Can you lay out every line of the rows below as a Markdown table with the columns No. and Text, numbering each line, skipping blank lines, and leaving the pictures out?

* **Data for the task**
※

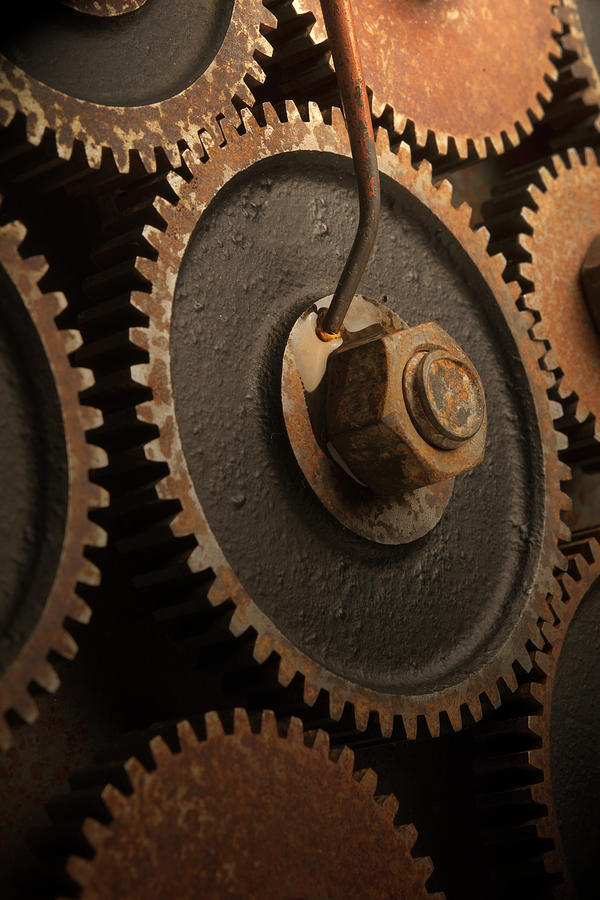
You are a GUI agent. You are given a task and a screenshot of the screen. Output one action in this format:
    pyautogui.click(x=<x>, y=<y>)
    Task: Click on the washer
    Image resolution: width=600 pixels, height=900 pixels.
    Given the screenshot: What is the action you would take?
    pyautogui.click(x=347, y=505)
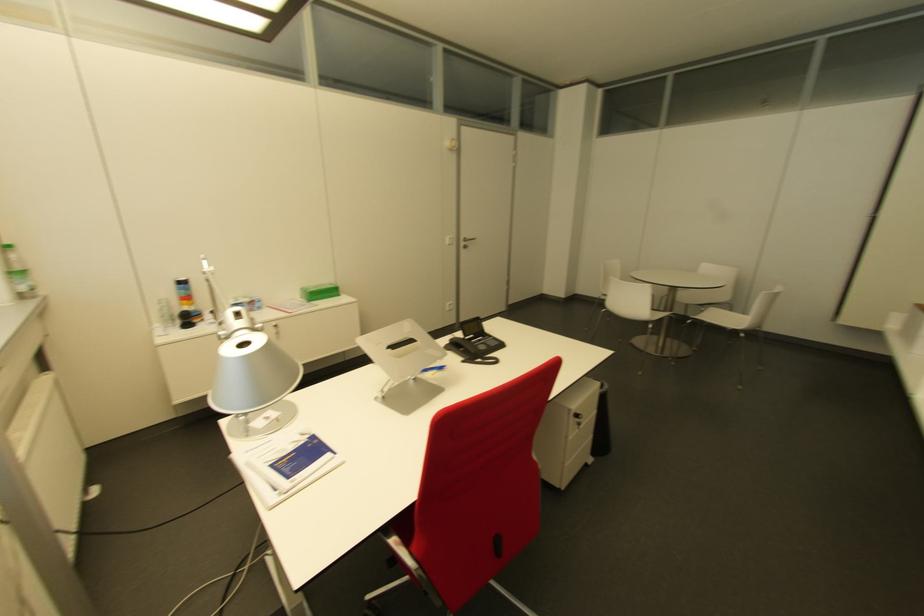
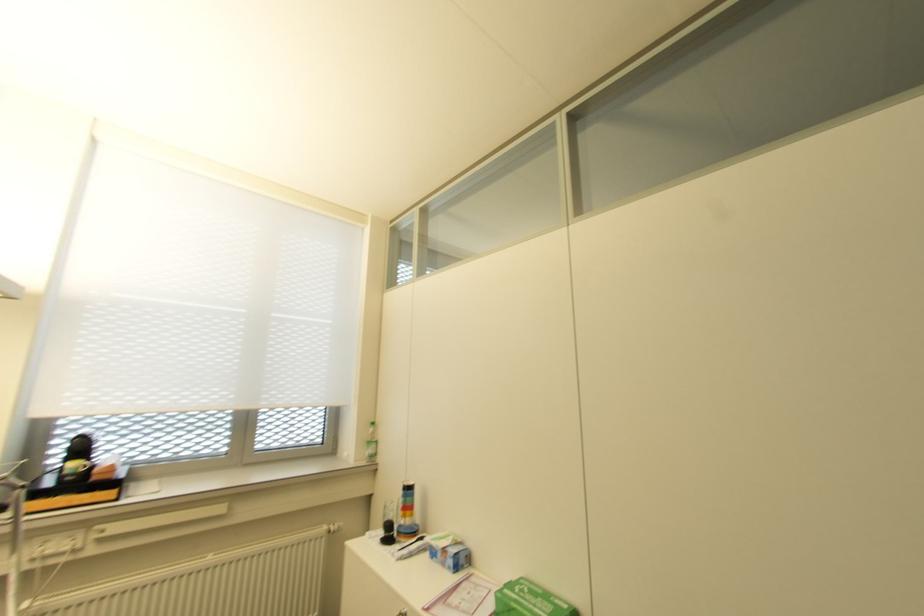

※

* **Correct answer**
| No. | Text |
|---|---|
| 1 | You are a GUI agent. You are given a task and a screenshot of the screen. Output one action in this format: |
| 2 |     pyautogui.click(x=<x>, y=<y>) |
| 3 |     Task: Click on the washer |
| 4 |     Image resolution: width=600 pixels, height=900 pixels. |
| 5 |     Given the screenshot: What is the action you would take? |
| 6 |     pyautogui.click(x=347, y=505) |